# [ASSIGNED TASK]
Only the tail of the listing is wanted: the line containing "gray semicircle: (270, 747)" and all after it, repeated exactly, pictures omitted.

# [PROVIDED ENTRIES]
----------

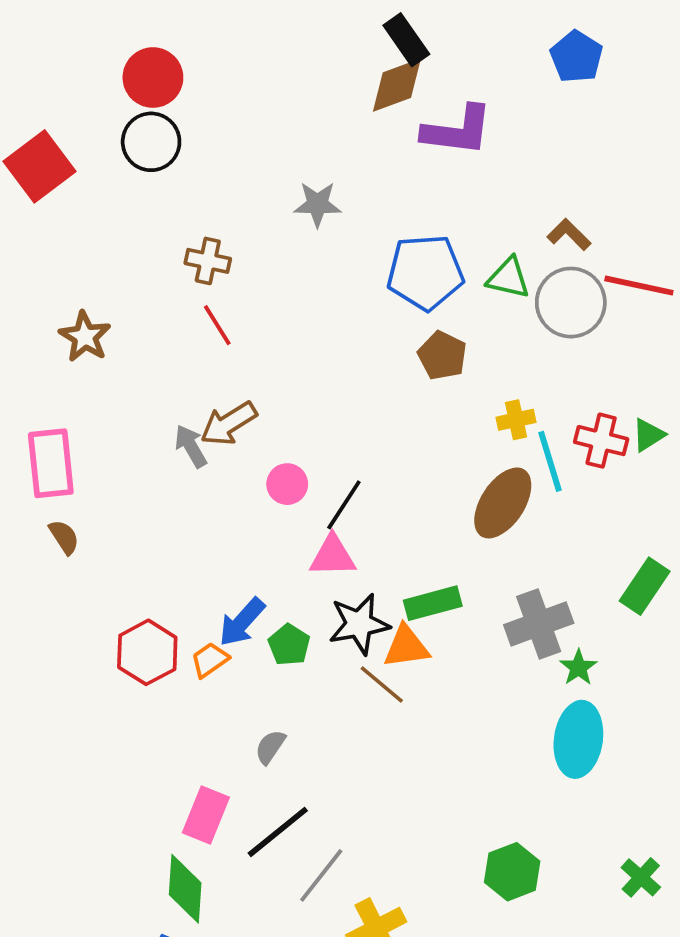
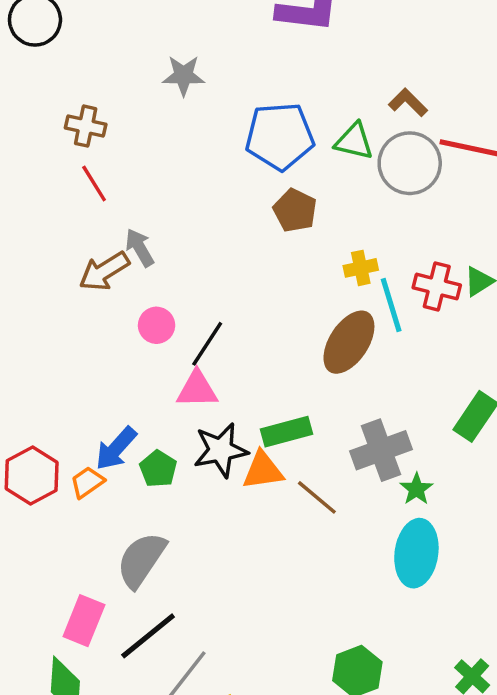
gray arrow: (191, 446) -> (140, 248), moved
brown line: (382, 684) -> (317, 497), moved
gray semicircle: (270, 747) -> (141, 560), size x1.8

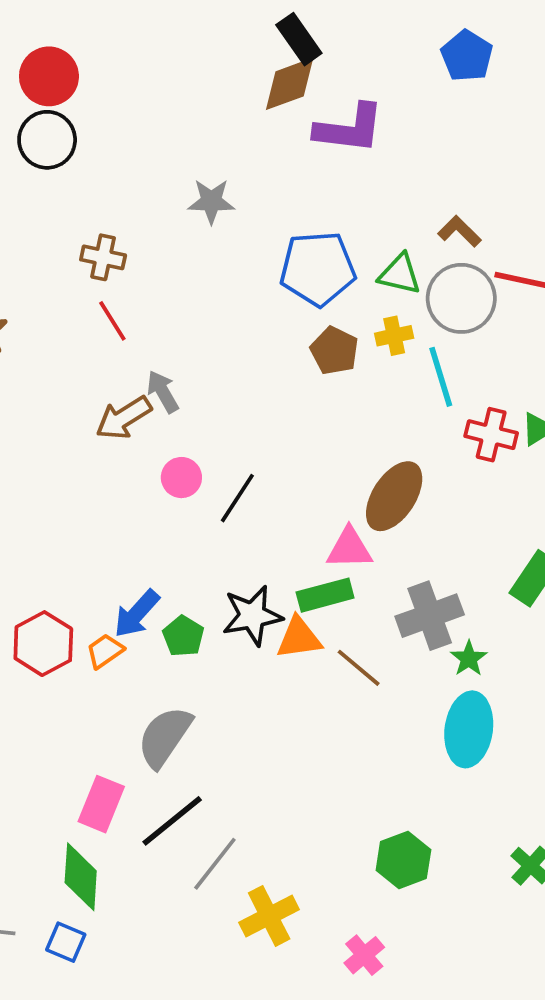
yellow cross: (361, 268) -> (394, 336), moved
cyan line: (391, 305) -> (441, 377), moved
pink triangle: (197, 389) -> (349, 548), moved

----------

# [EXERCISE SOLUTION]
gray semicircle: (270, 747) -> (141, 560), size x1.8

yellow cross: (361, 268) -> (394, 336), moved
cyan line: (391, 305) -> (441, 377), moved
pink triangle: (197, 389) -> (349, 548), moved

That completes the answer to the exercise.